ABOUT THIS EXERCISE: The listing below is to be copied in full, line by line.

RECORDED DATA:
"""

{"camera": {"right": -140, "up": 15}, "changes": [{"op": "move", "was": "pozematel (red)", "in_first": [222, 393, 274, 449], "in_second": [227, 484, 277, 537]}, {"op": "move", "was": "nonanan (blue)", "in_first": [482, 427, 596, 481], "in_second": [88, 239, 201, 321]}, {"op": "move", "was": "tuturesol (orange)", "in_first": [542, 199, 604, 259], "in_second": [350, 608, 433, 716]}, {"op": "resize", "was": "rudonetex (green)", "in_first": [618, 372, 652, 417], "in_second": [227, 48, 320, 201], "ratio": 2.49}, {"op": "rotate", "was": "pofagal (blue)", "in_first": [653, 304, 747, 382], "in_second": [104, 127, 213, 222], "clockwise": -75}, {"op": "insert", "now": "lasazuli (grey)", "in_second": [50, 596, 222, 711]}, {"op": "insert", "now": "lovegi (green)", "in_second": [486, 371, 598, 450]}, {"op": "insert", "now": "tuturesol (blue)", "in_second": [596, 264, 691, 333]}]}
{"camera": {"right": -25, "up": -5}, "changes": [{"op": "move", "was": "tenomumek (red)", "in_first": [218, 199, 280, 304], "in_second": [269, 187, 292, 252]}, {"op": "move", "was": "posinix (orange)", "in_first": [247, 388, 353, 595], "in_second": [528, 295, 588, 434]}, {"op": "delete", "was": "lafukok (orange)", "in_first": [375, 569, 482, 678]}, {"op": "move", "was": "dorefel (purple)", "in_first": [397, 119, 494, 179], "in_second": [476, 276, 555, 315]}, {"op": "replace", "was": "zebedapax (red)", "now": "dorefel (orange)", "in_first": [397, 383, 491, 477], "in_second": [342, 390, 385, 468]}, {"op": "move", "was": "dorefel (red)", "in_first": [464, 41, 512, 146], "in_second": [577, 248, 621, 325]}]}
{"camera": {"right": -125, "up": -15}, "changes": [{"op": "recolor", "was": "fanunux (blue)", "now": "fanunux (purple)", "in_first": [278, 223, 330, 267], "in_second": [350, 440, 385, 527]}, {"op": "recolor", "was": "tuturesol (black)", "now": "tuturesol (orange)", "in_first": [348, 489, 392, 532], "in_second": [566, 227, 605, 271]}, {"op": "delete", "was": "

"""

ANSWER TO THIS PROBLEM:
{"camera": {"right": -140, "up": 15}, "changes": [{"op": "move", "was": "pozematel (red)", "in_first": [222, 393, 274, 449], "in_second": [227, 484, 277, 537]}, {"op": "move", "was": "nonanan (blue)", "in_first": [482, 427, 596, 481], "in_second": [88, 239, 201, 321]}, {"op": "move", "was": "tuturesol (orange)", "in_first": [542, 199, 604, 259], "in_second": [350, 608, 433, 716]}, {"op": "resize", "was": "rudonetex (green)", "in_first": [618, 372, 652, 417], "in_second": [227, 48, 320, 201], "ratio": 2.49}, {"op": "rotate", "was": "pofagal (blue)", "in_first": [653, 304, 747, 382], "in_second": [104, 127, 213, 222], "clockwise": -75}, {"op": "insert", "now": "lasazuli (grey)", "in_second": [50, 596, 222, 711]}, {"op": "insert", "now": "lovegi (green)", "in_second": [486, 371, 598, 450]}, {"op": "insert", "now": "tuturesol (blue)", "in_second": [596, 264, 691, 333]}]}
{"camera": {"right": -25, "up": -5}, "changes": [{"op": "move", "was": "tenomumek (red)", "in_first": [218, 199, 280, 304], "in_second": [269, 187, 292, 252]}, {"op": "move", "was": "posinix (orange)", "in_first": [247, 388, 353, 595], "in_second": [528, 295, 588, 434]}, {"op": "delete", "was": "lafukok (orange)", "in_first": [375, 569, 482, 678]}, {"op": "move", "was": "dorefel (purple)", "in_first": [397, 119, 494, 179], "in_second": [476, 276, 555, 315]}, {"op": "replace", "was": "zebedapax (red)", "now": "dorefel (orange)", "in_first": [397, 383, 491, 477], "in_second": [342, 390, 385, 468]}, {"op": "move", "was": "dorefel (red)", "in_first": [464, 41, 512, 146], "in_second": [577, 248, 621, 325]}]}
{"camera": {"right": -125, "up": -15}, "changes": [{"op": "recolor", "was": "fanunux (blue)", "now": "fanunux (purple)", "in_first": [278, 223, 330, 267], "in_second": [350, 440, 385, 527]}, {"op": "recolor", "was": "tuturesol (black)", "now": "tuturesol (orange)", "in_first": [348, 489, 392, 532], "in_second": [566, 227, 605, 271]}, {"op": "delete", "was": "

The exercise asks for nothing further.